> _Short task_:
Reproduce verbatim the stretch of entries from the line containing "The width and" through the line containing "Find the location of a".

> _Record extracts_:

* Begin *

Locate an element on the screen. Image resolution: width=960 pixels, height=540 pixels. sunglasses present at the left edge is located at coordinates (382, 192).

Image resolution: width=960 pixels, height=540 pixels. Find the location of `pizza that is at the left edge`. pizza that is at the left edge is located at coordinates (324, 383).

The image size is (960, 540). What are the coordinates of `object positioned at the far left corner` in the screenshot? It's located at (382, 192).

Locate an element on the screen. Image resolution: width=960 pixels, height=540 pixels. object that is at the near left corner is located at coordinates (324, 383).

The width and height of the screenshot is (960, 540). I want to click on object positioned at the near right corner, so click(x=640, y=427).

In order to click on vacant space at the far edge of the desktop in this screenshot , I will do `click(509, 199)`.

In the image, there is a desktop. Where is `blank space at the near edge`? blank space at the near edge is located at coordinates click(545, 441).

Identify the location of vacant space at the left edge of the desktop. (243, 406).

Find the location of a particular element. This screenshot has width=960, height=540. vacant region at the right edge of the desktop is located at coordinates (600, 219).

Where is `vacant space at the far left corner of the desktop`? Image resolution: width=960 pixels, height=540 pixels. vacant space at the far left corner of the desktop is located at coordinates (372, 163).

* End *
* Begin *

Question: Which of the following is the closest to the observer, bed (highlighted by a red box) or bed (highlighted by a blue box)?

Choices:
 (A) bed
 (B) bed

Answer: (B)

* End *
* Begin *

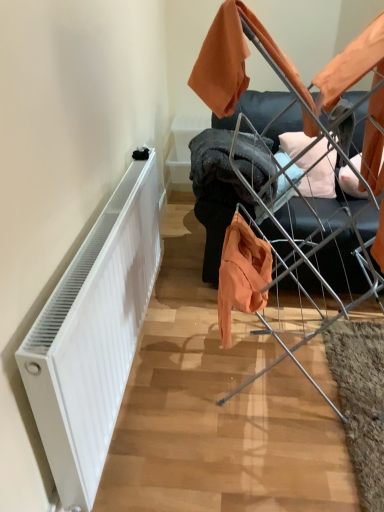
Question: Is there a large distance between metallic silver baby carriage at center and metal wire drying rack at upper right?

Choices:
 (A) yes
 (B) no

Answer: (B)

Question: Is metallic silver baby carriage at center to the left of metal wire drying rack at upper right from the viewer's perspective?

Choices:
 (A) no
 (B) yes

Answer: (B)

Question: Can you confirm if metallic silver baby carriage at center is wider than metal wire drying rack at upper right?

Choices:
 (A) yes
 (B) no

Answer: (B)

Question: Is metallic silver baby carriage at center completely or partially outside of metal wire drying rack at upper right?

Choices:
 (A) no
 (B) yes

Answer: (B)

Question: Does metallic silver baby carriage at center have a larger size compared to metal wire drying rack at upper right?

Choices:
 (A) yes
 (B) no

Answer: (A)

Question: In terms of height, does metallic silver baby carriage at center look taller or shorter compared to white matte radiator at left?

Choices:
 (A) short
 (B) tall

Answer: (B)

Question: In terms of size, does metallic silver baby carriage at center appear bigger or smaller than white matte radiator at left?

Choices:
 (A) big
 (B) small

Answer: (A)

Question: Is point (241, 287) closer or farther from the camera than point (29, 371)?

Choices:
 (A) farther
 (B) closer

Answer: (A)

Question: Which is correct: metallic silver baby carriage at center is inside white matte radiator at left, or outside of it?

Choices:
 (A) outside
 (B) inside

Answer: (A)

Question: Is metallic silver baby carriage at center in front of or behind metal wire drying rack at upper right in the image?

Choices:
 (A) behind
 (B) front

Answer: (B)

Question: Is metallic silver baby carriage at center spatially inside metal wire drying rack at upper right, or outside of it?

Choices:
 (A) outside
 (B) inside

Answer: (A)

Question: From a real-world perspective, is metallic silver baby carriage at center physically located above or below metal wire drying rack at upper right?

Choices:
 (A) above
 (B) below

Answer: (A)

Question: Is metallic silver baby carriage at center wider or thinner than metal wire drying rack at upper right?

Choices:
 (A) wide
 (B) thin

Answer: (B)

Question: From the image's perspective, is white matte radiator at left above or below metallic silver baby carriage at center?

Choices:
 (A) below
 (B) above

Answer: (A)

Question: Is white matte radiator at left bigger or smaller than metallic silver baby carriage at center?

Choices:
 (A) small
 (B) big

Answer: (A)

* End *

> _Task result_:
The width and height of the screenshot is (960, 540). I want to click on object positioned at the near right corner, so click(x=640, y=427).

In order to click on vacant space at the far edge of the desktop in this screenshot , I will do `click(509, 199)`.

In the image, there is a desktop. Where is `blank space at the near edge`? blank space at the near edge is located at coordinates click(545, 441).

Identify the location of vacant space at the left edge of the desktop. (243, 406).

Find the location of a particular element. This screenshot has width=960, height=540. vacant region at the right edge of the desktop is located at coordinates (600, 219).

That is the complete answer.